Information

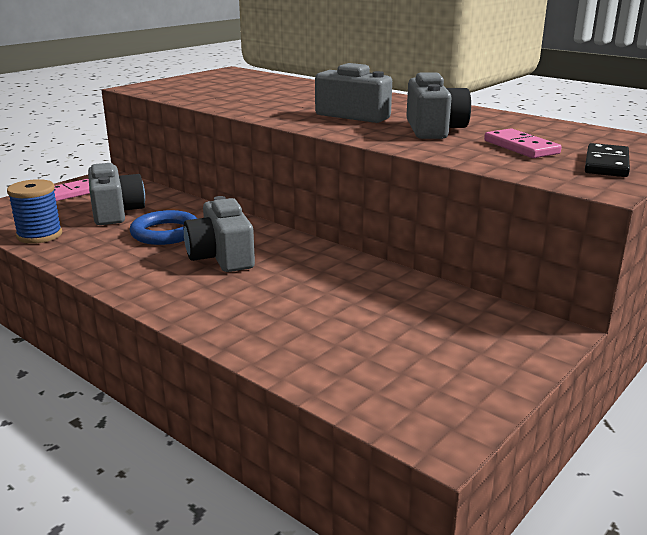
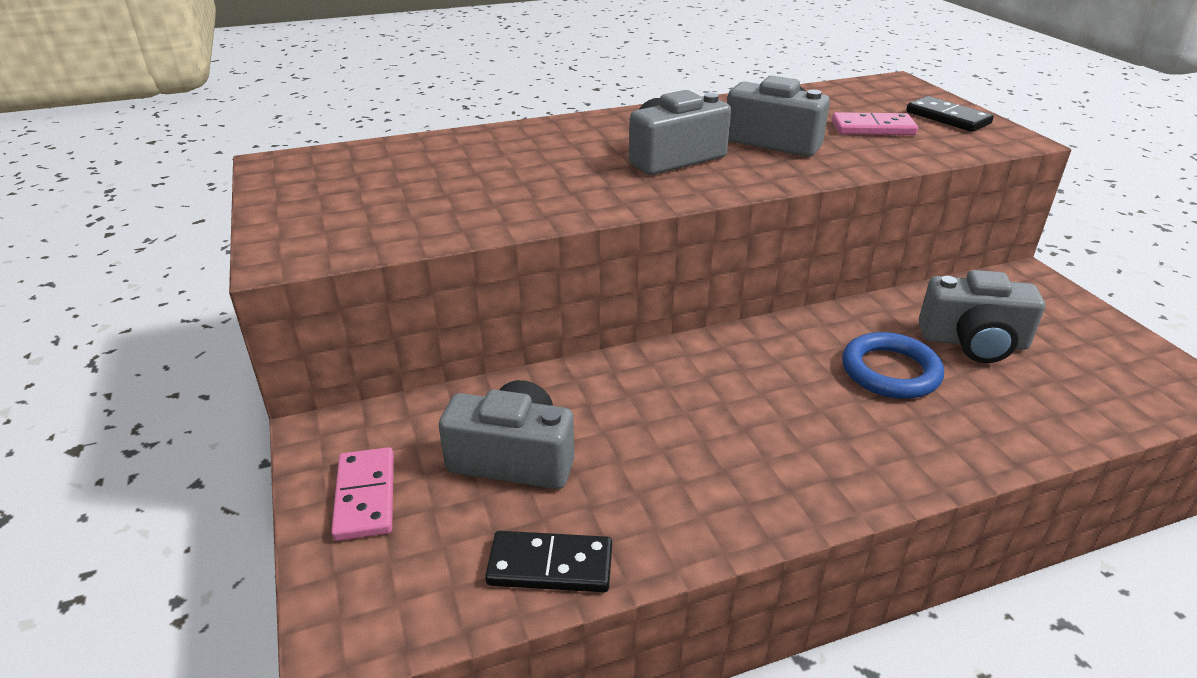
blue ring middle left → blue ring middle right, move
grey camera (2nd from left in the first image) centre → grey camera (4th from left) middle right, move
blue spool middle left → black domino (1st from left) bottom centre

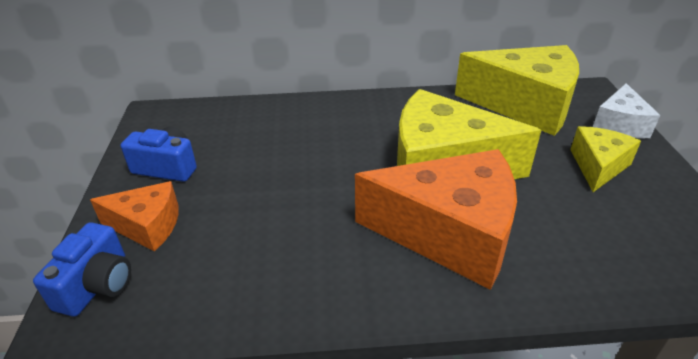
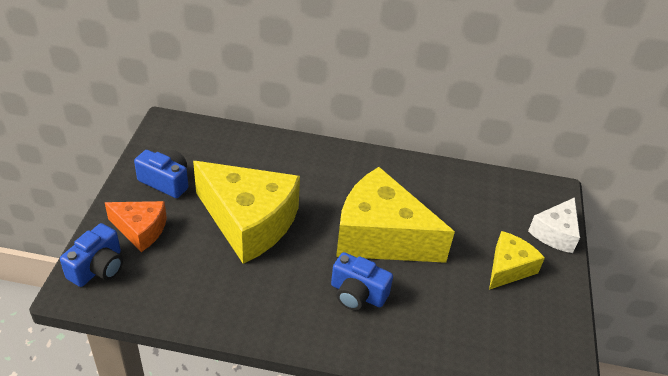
yellow cheese (2nd from left in the first image) top right → yellow cheese (1st from left) centre, move
orange cheese (2nd from left) centre → blue camera (3rd from left) bottom centre

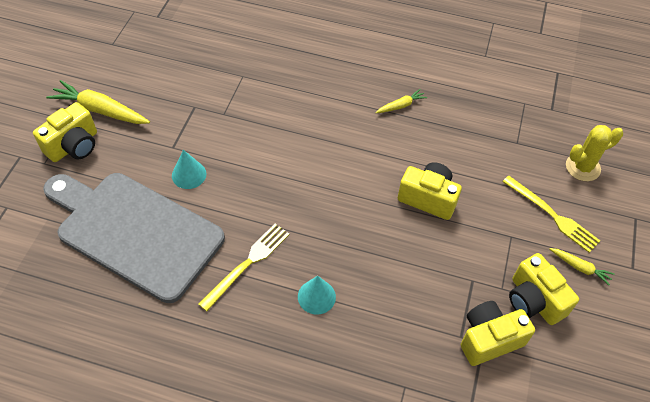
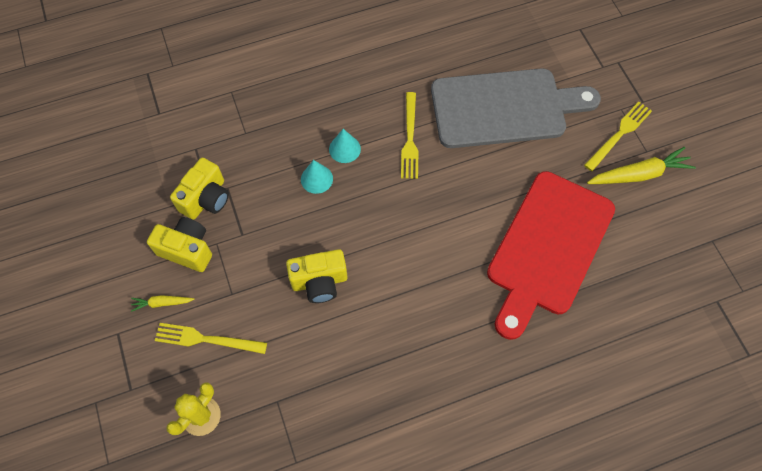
yellow carrot (2nd from left) top centre → -
- → red cutting board middle right
turquoise cone (1st from left) middle left → turquoise cone (1st from left) centre, move
yellow camera (1st from left) top left → yellow fork (3rd from left) top right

What this task involves
Using the material, count every line where the word "cheese" appears and give only the number.

Answer
2